Material for the task Start Marker

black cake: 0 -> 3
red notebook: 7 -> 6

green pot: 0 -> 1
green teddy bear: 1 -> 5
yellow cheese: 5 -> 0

Material for the task End Marker

### Work request
Write out all the entries once more, exactly.

### Solution to this problem
black cake: 0 -> 3
red notebook: 7 -> 6

green pot: 0 -> 1
green teddy bear: 1 -> 5
yellow cheese: 5 -> 0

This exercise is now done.